Stored data entries

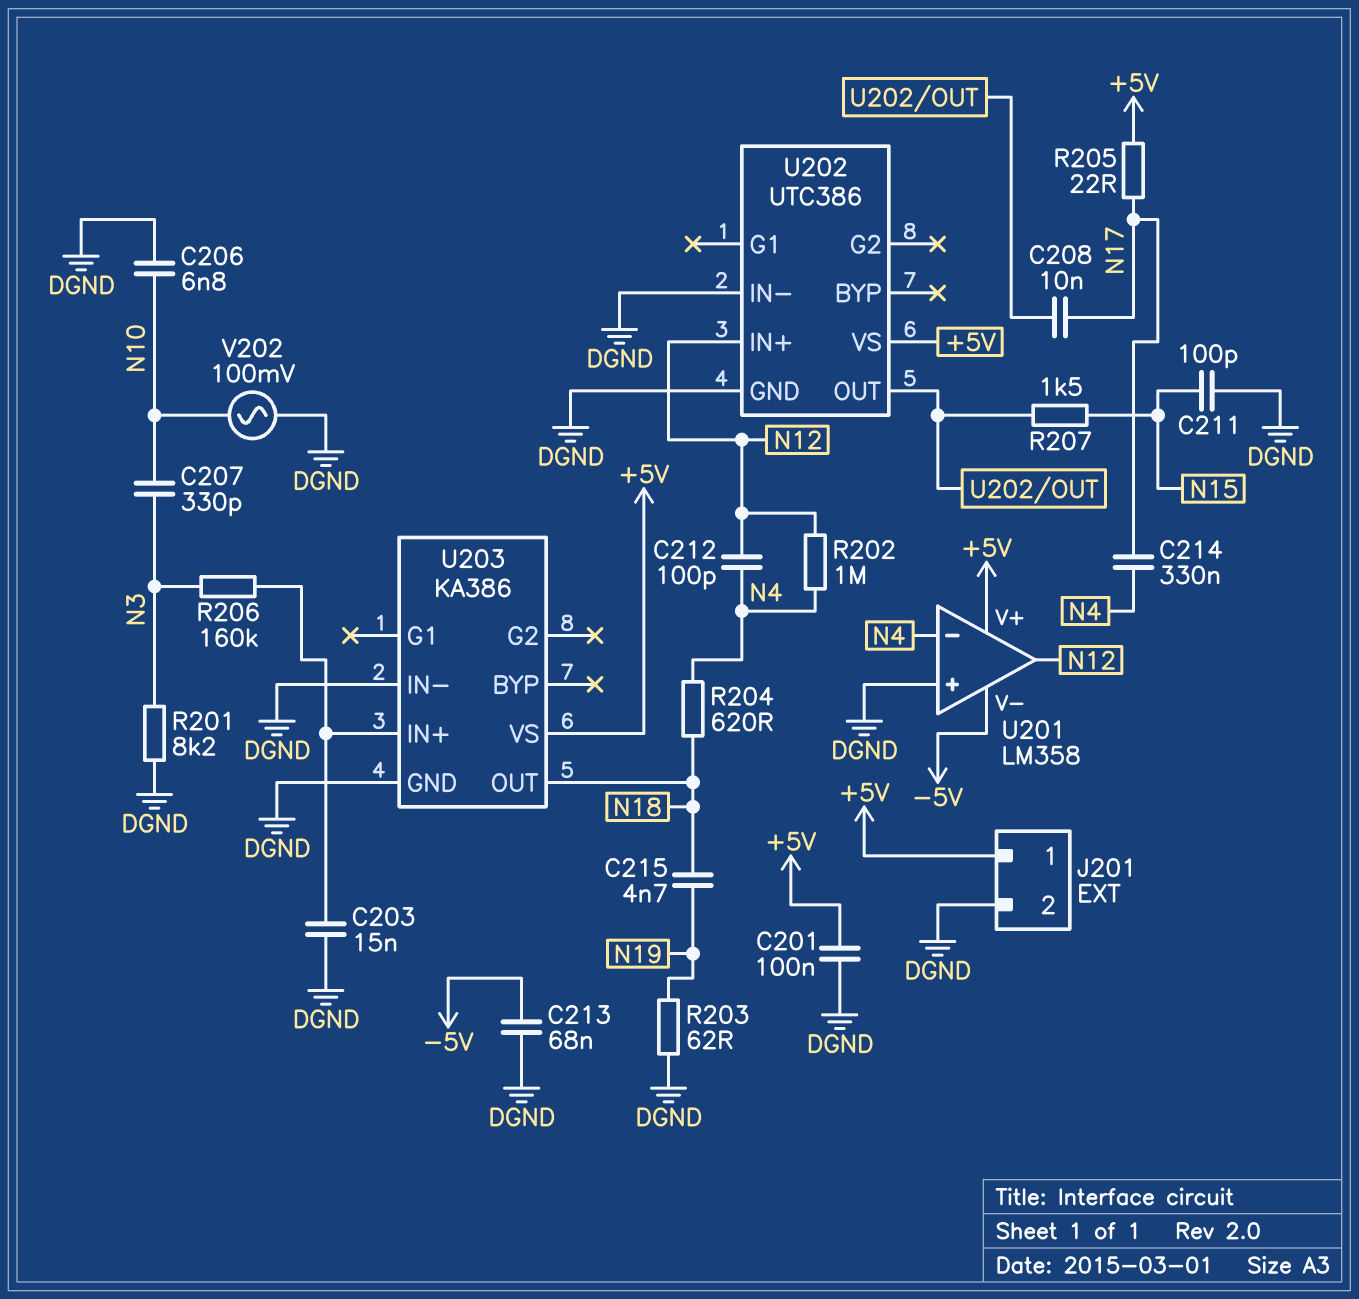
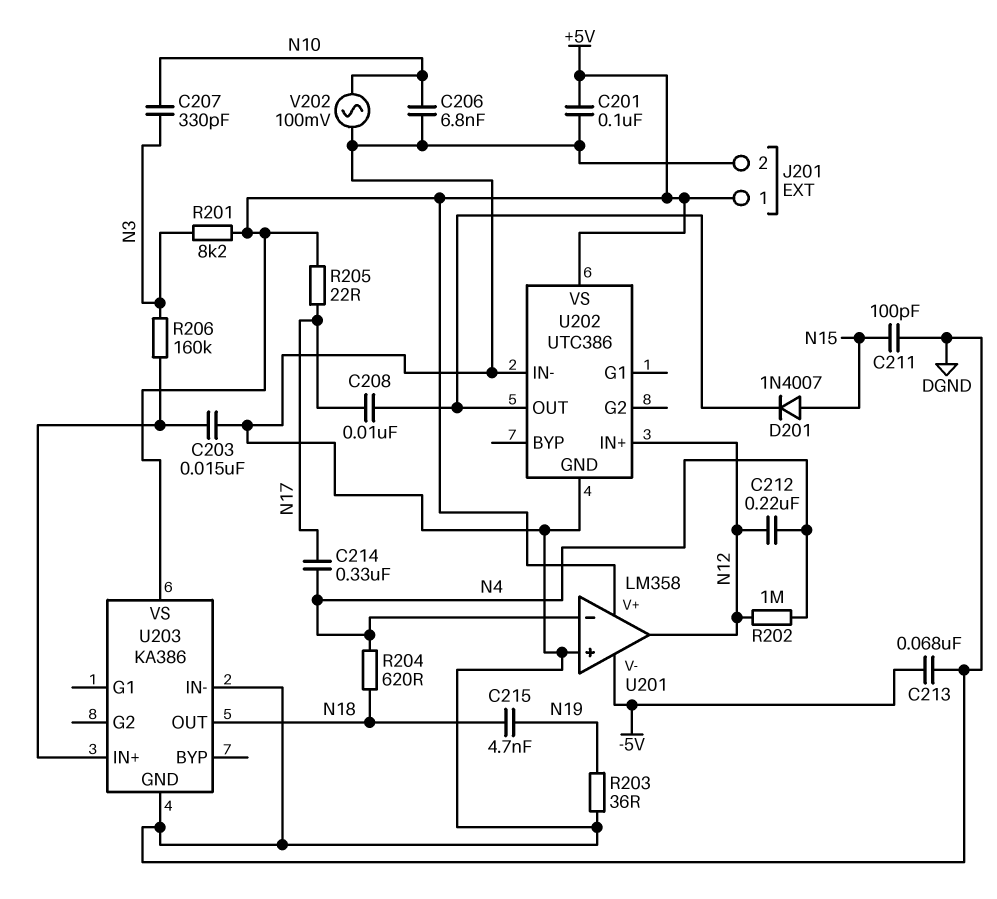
C212: 100pF (N4, N12) -> 220nF (N4, N12)
D201: none -> diode 1N4007 (A N15, K U202/OUT)
R201: 8.2k (DGND, N3) -> 8.2k (+5V, N3)
R203: 62 (DGND, N19) -> 36 (DGND, N19)
R207: 1.5k (N15, U202/OUT) -> none

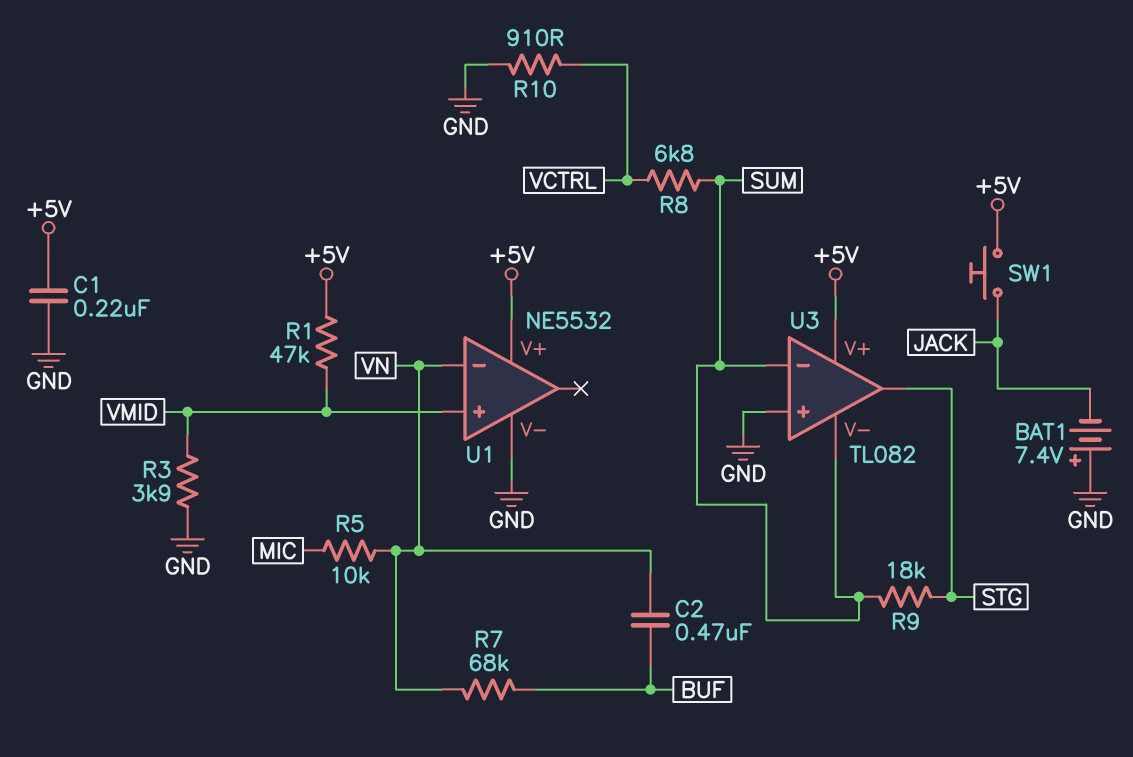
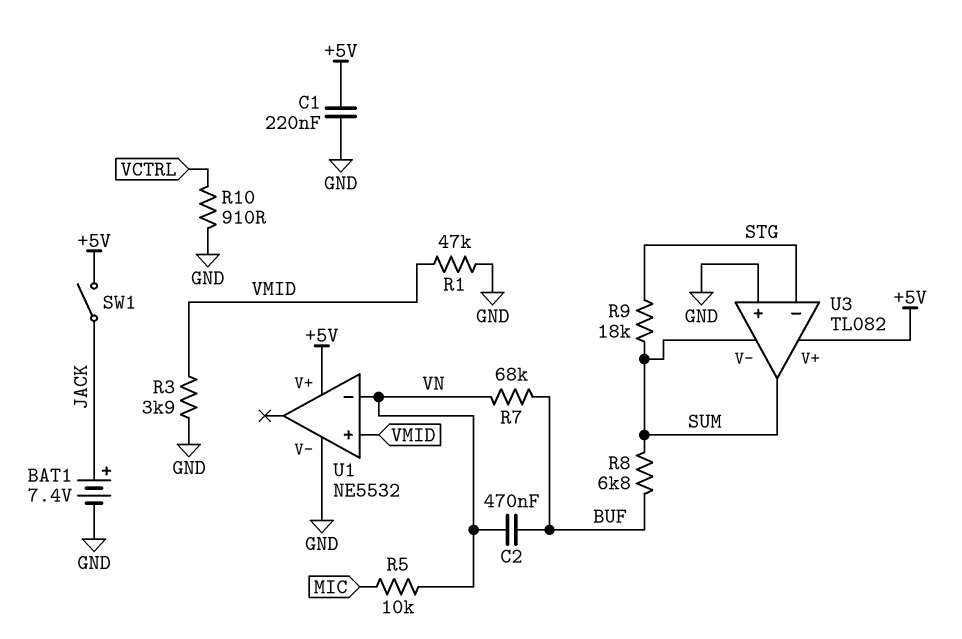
BAT1: 7.4V (plus GND, minus JACK) -> 7.4V (plus JACK, minus GND)
R1: 47k (+5V, VMID) -> 47k (GND, VMID)
R8: 6.8k (SUM, VCTRL) -> 6.8k (BUF, SUM)
SW1: button (+5V, JACK) -> switch (+5V, JACK)
U3 pin in-: SUM -> STG
U3 pin out: STG -> SUM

▸ **Work task**
Work through the records line by line and tally those that include the word "JACK". Give the number alone.

▸ **Answer for the task**
2